### Work required
Below, some lines carry pictures; leave those pictures out and retype exactly the lines from the one with "camera: 130 degrees right, 0 degrees up" through the one with "(179, 187) = (237, 234): green".

** Opening Dataset content block **

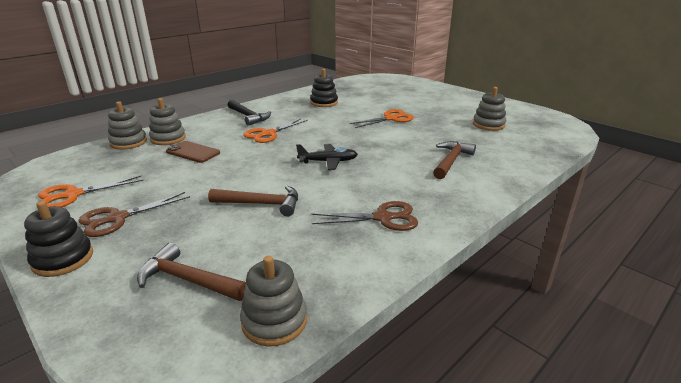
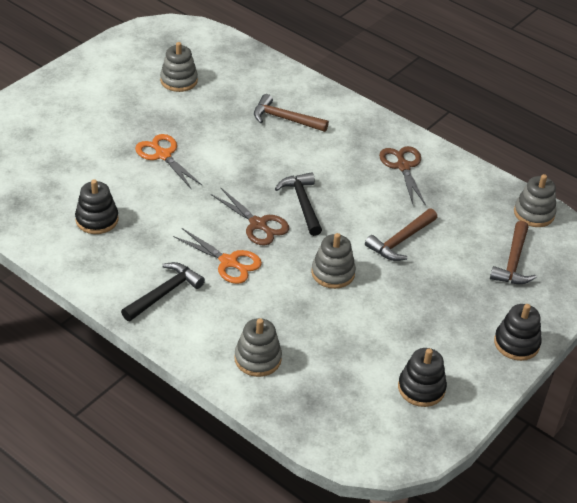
camera: 100 degrees left, 15 degrees up
(72, 195) = (421, 388): orange scissors -> black stacking toy
(117, 218) = (452, 333): brown scissors -> brown scissors (258, 224)
(128, 142) = (277, 397): grey stacking toy -> grey stacking toy (333, 273)
(193, 152) = (297, 320): brown phone -> none
(261, 204) = (400, 241): brown hammer -> brown hammer turned 135 degrees counterclockwise
(328, 162) = (302, 203): black plane -> black hammer

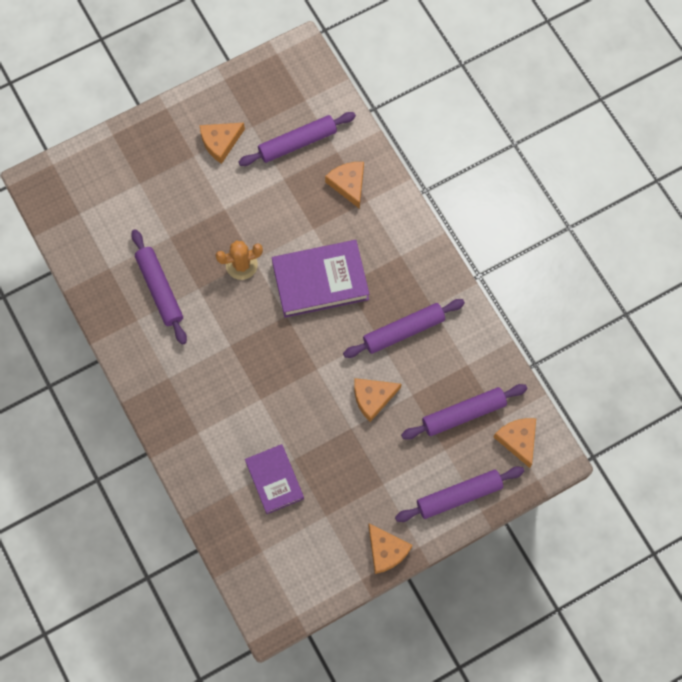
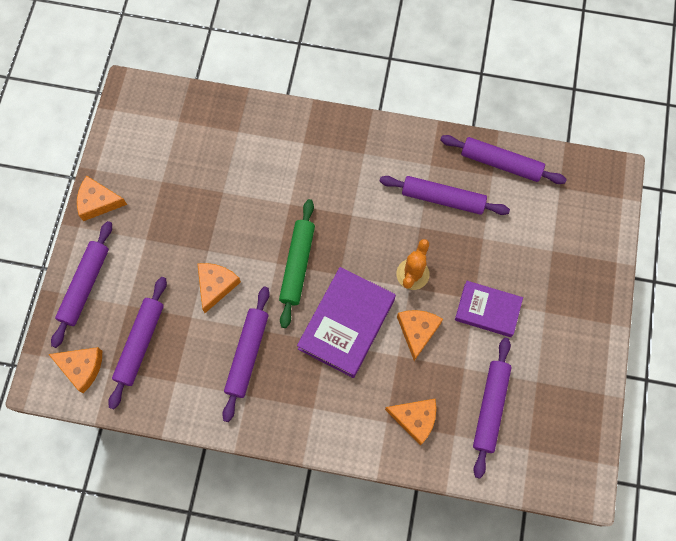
camera: 130 degrees right, 0 degrees up
(92, 269) = (501, 163): none -> purple rolling pin
(220, 142) = (541, 343): orange cheese -> orange cheese (417, 331)
(274, 480) = (220, 167): purple book -> purple book (487, 310)
(305, 352) = (297, 265): none -> green rolling pin

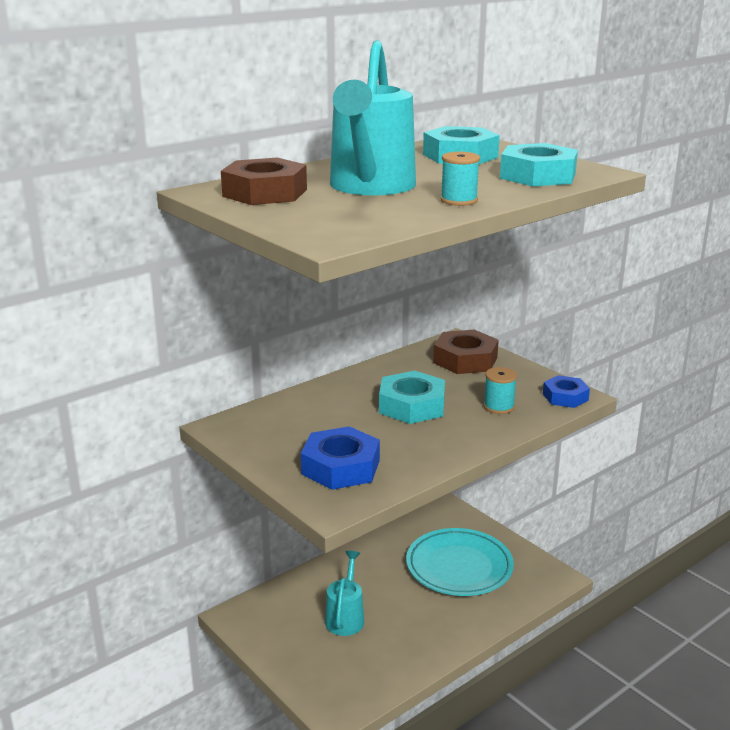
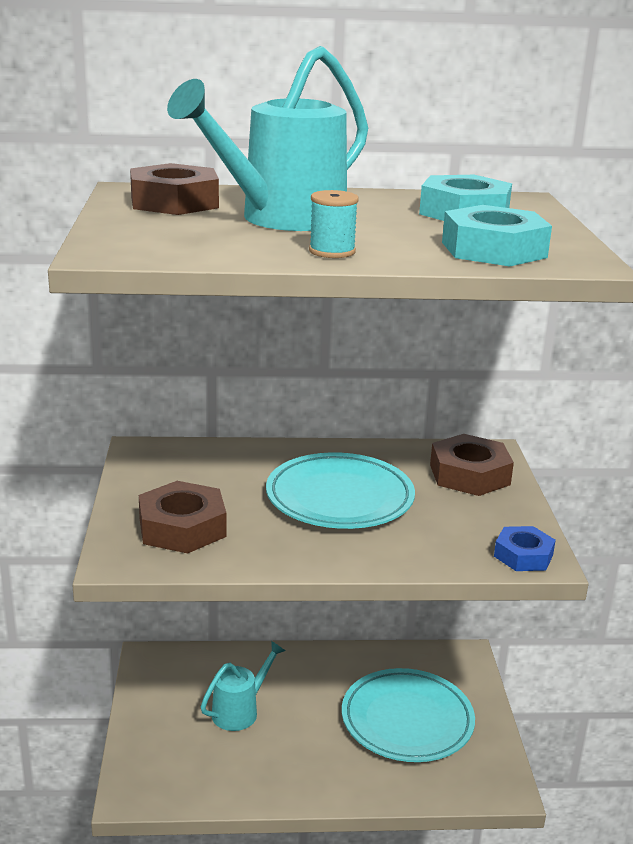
camera: 35 degrees right, 0 degrees up
(340, 467) = (182, 527): blue nut -> brown nut
(412, 406) = (339, 498): turquoise nut -> turquoise plate
(499, 407) = (429, 535): turquoise spool -> none

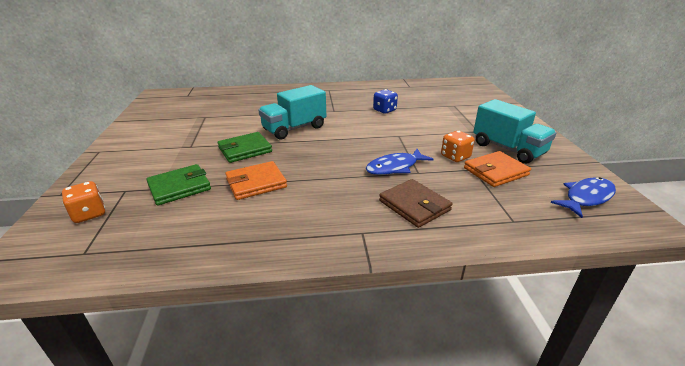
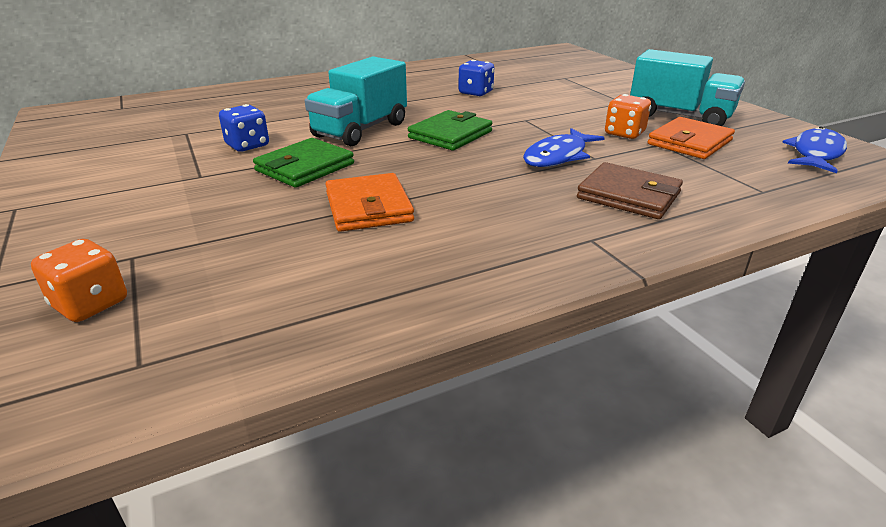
camera: 20 degrees left, 0 degrees up
(179, 187) = (237, 234): green wallet -> green wallet (450, 135)
(228, 130) = (247, 145): none -> blue dice
(256, 183) = (368, 207): orange wallet -> orange wallet turned 60 degrees counterclockwise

** Closing Dataset content block **

### Task solution
camera: 130 degrees right, 0 degrees up
(92, 269) = (501, 163): none -> purple rolling pin
(220, 142) = (541, 343): orange cheese -> orange cheese (417, 331)
(274, 480) = (220, 167): purple book -> purple book (487, 310)
(305, 352) = (297, 265): none -> green rolling pin

camera: 35 degrees right, 0 degrees up
(340, 467) = (182, 527): blue nut -> brown nut
(412, 406) = (339, 498): turquoise nut -> turquoise plate
(499, 407) = (429, 535): turquoise spool -> none

camera: 20 degrees left, 0 degrees up
(179, 187) = (237, 234): green wallet -> green wallet (450, 135)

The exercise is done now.